• **Task**: How many lines in the records below contain the string "kern"? Reply with the number only.

[Stored data entries]
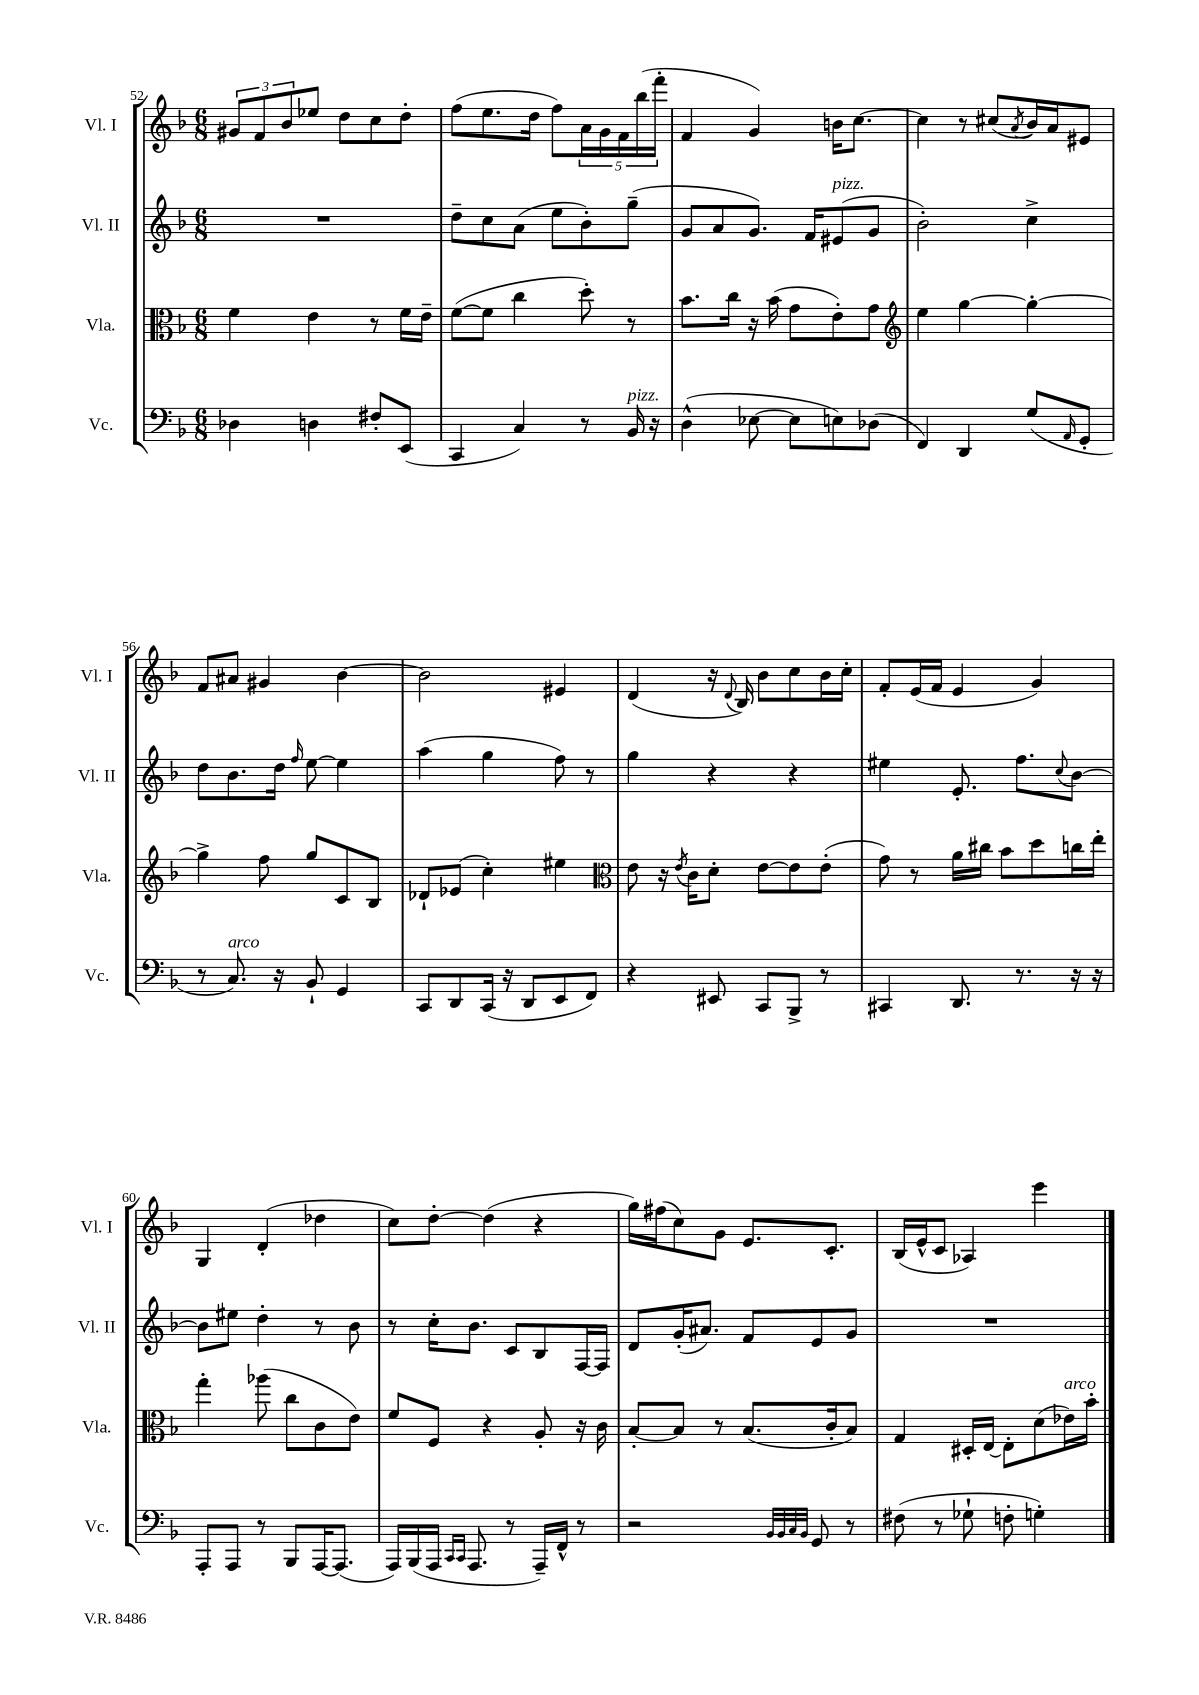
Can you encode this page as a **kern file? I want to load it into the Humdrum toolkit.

**kern	**kern	**kern	**kern
*part4	*part3	*part2	*part1
*staff4	*staff3	*staff2	*staff1
*I"Vc.	*I"Vla.	*I"Vl. II	*I"Vl. I
*I'Vc.	*I'Vla.	*I'Vl. II	*I'Vl. I
*clefF4	*clefC3	*clefG2	*clefG2
*k[b-]	*k[b-]	*k[b-]	*k[b-]
*M6/8	*M6/8	*M6/8	*M6/8
=52	=52	=52	=52
4D-X\	4f\	2.r	12g#X/L
.	.	.	12f/
.	.	.	12b-/
4Dn\	4e\	.	8ee-X/J
.	.	.	8dd\L
8F#X'/L	8r	.	8cc\
(8EE/J	16f\LL	.	8dd'\J
.	16e~\JJ	.	.
=53	=53	=53	=53
4CC/	([8f\L	8dd~\L	(8ff\L
.	8f\J]	8cc\	8.ee\
4C/)	4cc\	(8a\J	.
.	.	.	16dd\Jk
.	.	8ee\L	8ff\L)
8r	8dd'\)	8b-'\)	20a\L
.	.	.	20g\
.	.	.	20f\
!LO:TX:a:i:t=pizz.	!	!	!
16BB-/	8r	(8gg~\J	.
.	.	.	(20bb-\
16r	.	.	.
.	.	.	20fff'\JJ
=54	=54	=54	=54
(4D^^\	8.b-\L	8g/L	4f/
.	.	8a/	.
.	16cc\Jk	.	.
[8E-X\	16r	8.g/J)	4g/)
.	(16b-\	.	.
8E-\L]	8g\L	.	.
.	.	16f/KL	.
!	!	!LO:TX:a:i:t=pizz.	!
8En\)	8e'\)	(8e#X/	16bn\KL
.	.	.	[8.cc\J
(8D-X\J	8g\J	8g/J	.
=55	=55	=55	=55
*	*clefG2	*	*
4FF/)	4ee\	2b-'\)	4cc\]
4DD/	[4gg\	.	8r
.	.	.	(8cc#X/L
.	.	.	8qa/
(8G/L	4gg'\_	4cc^\	16b-/L)
.	.	.	16a/J
16qqAA/	.	.	.
8GG'/J	.	.	8e#X/J
!!LO:LB:g=z
=56	=56	=56	=56
8r	4gg^\]	8dd\L	8f/L
!LO:TX:a:i:t=arco	!	!	!
8.C/)	.	8.b-\	8a#X/J
.	8ff\	.	4g#X/
16r	.	16dd\Jk	.
.	.	16qqff/	.
8BB-`/	8gg/L	[8ee\	.
4GG/	8c/	4ee\]	[4b-\
.	8B-/J	.	.
=57	=57	=57	=57
8CC/L	8d-X`/L	(4aa\	2b-\]
8DD/	(8e-X/J	.	.
(16CC/Jk	4cc'\)	4gg\	.
16r	.	.	.
8DD/L	.	.	.
8EE/	4ee#X\	8ff\)	4e#X/
8FF/J)	.	8r	.
=58	=58	=58	=58
*	*clefC3	*	*
4r	8e\	4gg\	(4d/
.	16r	.	.
.	8qe/	.	.
.	16c\KL	.	.
8EE#X/	8d'\J	4r	16r
.	.	.	8qqd/
.	.	.	16B-/)
8CC/L	[8e\L	.	8b-\L
8BBB-^/J	8e\]	4r	8cc\
8r	(8e'\J	.	16b-\L
.	.	.	16cc'\JJ
=59	=59	=59	=59
4CC#X/	8g\)	4ee#X\	8f'/L
.	8r	.	(16e/L
.	.	.	16f/JJ
8.DD/	16a\LL	8.e'/	4e/
.	16cc#X\JJ	.	.
.	8b-\L	.	.
8.r	.	8.ff\L	.
.	8dd\	.	4g/)
.	.	8qqcc/	.
16r	16ccn\L	[8b-\J	.
16r	16ee'\JJ	.	.
!!LO:LB:g=z
=60	=60	=60	=60
8AAA'/L	4gg'\	8b-\L]	4G/
8AAA/J	.	8ee#X\J	.
8r	(8aa-X\	4dd'\	(4d'/
8BBB-/L	8cc\L	.	.
[16AAA/K	8c\	8r	4dd-X\
(8.AAA/J]	.	.	.
.	8e\J)	8b-\	.
=61	=61	=61	=61
16AAA/LL)	8f/L	8r	8cc\L)
(16BBB-/	.	.	.
16AAA/JJ	8F/J	16cc'\KL	[8dd'\J
16qqCC/LL	.	.	.
16qqCC/JJ	.	.	.
8.AAA/	.	8.b-\J	.
.	4r	.	(4dd\]
8r	.	8c/L	.
16AAA~/LL)	8A'/	8B-/	4r
16FF^^/JJ	.	.	.
8r	16r	[16F/L	.
.	16c\	16F/JJ]	.
=62	=62	=62	=62
2r	[8B-'/L	8d/L	16gg\LL)
.	.	.	(16ff#X\J
.	8B-/J]	(16g'/K	8cc\)
.	.	8.a#X/J)	.
.	8r	.	8g\J
.	(8.B-/L	8f/L	8.e/L
32qqBB-/LLL	.	.	.
32qqBB-/	.	.	.
32qqC/	.	.	.
32qqBB-/JJJ	.	.	.
8GG/	.	8e/	.
.	16c'/k	.	8.c'/J
8r	8B-/J)	8g/J	.
=63	=63	=63	=63
(8F#X\	4G/	2.r	(16B-/LL
.	.	.	16e^^/J
8r	.	.	8c/J
8G-X`\	16D#X'/LL	.	4A-X/)
.	[16E/JJ	.	.
8Fn'\	8E'\L]	.	.
4Gn'\)	(8d\	.	4eee\
!	!LO:TX:a:i:t=arco	!	!
.	16e-X\L)	.	.
.	16b-'\JJ	.	.
==	==	==	==
*-	*-	*-	*-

• **The answer**: 2